Object change descriptions
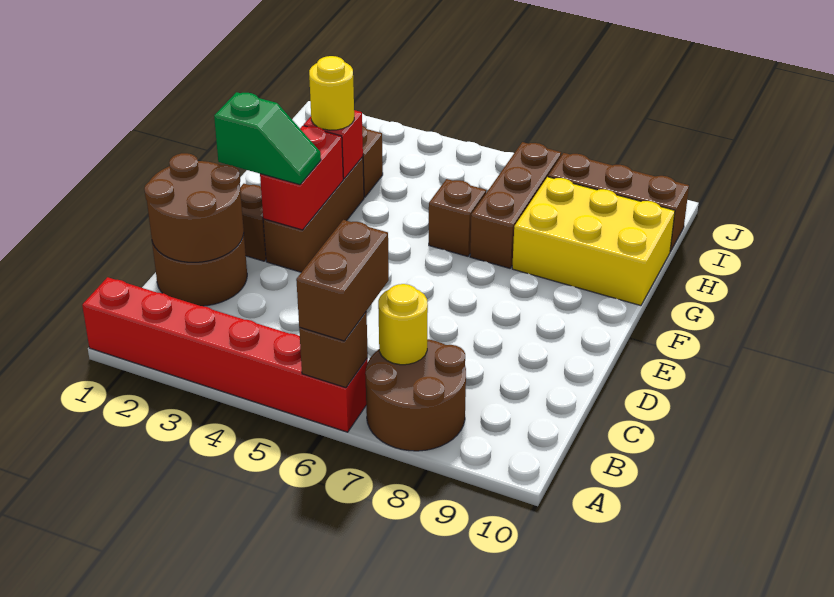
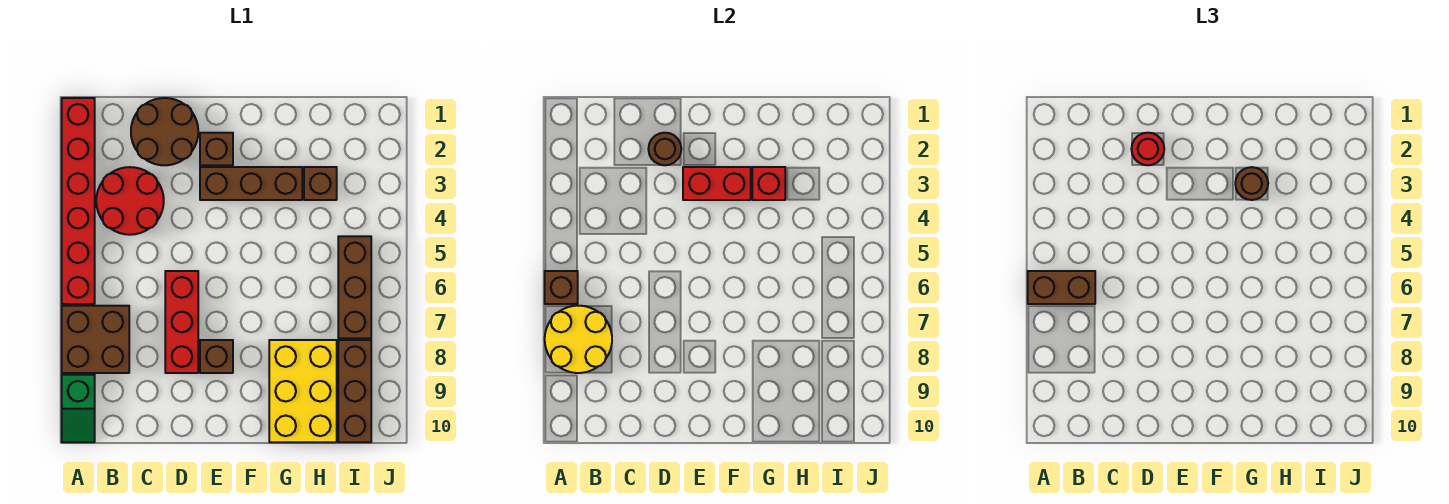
brown round brick A7:B8 level 1 -> brown brick A7:B8 level 1
none -> red round brick B3:C4 level 1
yellow round brick B7 level 2 -> yellow round brick A7:B8 level 2
brown round brick C1:D2 level 2 -> brown round brick D2 level 2
none -> red round brick D2 level 3
none -> red brick D6:D8 level 1
green slope E2:E3 level 3 top 2 -> green slope A9:A10 level 1 top 9
yellow round brick G3 level 3 -> brown round brick G3 level 3
brown brick G6 level 1 -> brown brick E8 level 1
brown brick G7:I7 level 1 -> brown brick I5:I7 level 1

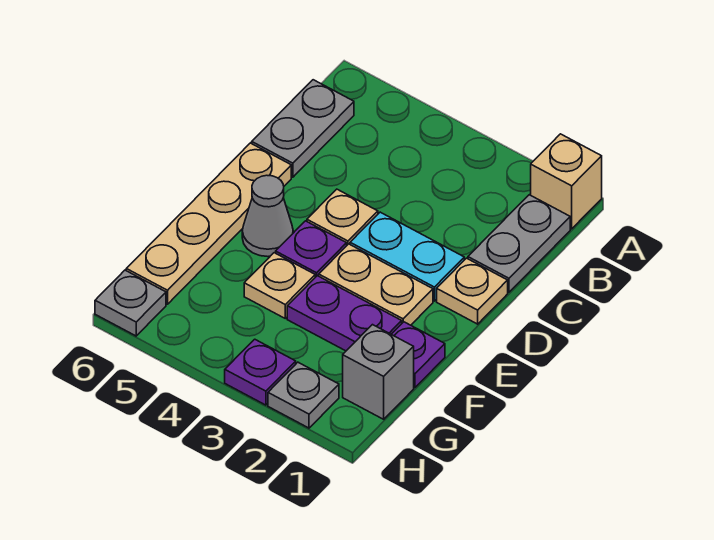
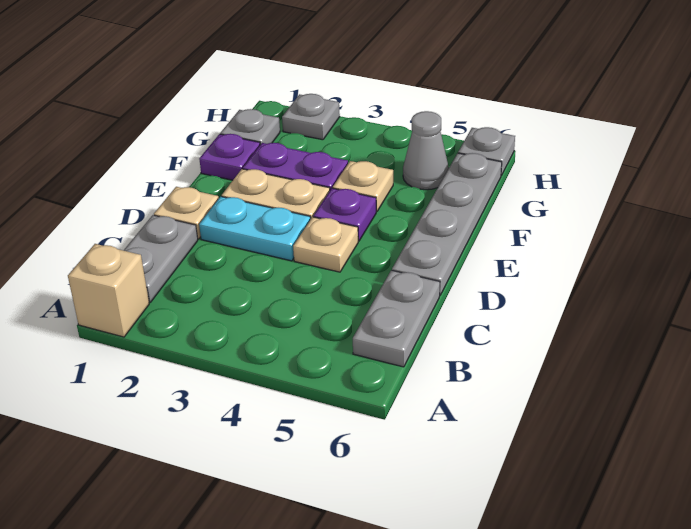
tan plate D6:G6 level 1 -> grey plate D6:G6 level 1
grey cone E5 level 1 -> grey cone G5 level 1
grey brick G1 level 1 -> grey plate G1 level 1
purple plate H3 level 1 -> none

* **EXERCISE DIRECTIONS**: Set down every entry above exactly as written. Leave out all pictures.

* **ANSWER TO THE EXERCISE**:
brown round brick A7:B8 level 1 -> brown brick A7:B8 level 1
none -> red round brick B3:C4 level 1
yellow round brick B7 level 2 -> yellow round brick A7:B8 level 2
brown round brick C1:D2 level 2 -> brown round brick D2 level 2
none -> red round brick D2 level 3
none -> red brick D6:D8 level 1
green slope E2:E3 level 3 top 2 -> green slope A9:A10 level 1 top 9
yellow round brick G3 level 3 -> brown round brick G3 level 3
brown brick G6 level 1 -> brown brick E8 level 1
brown brick G7:I7 level 1 -> brown brick I5:I7 level 1

tan plate D6:G6 level 1 -> grey plate D6:G6 level 1
grey cone E5 level 1 -> grey cone G5 level 1
grey brick G1 level 1 -> grey plate G1 level 1
purple plate H3 level 1 -> none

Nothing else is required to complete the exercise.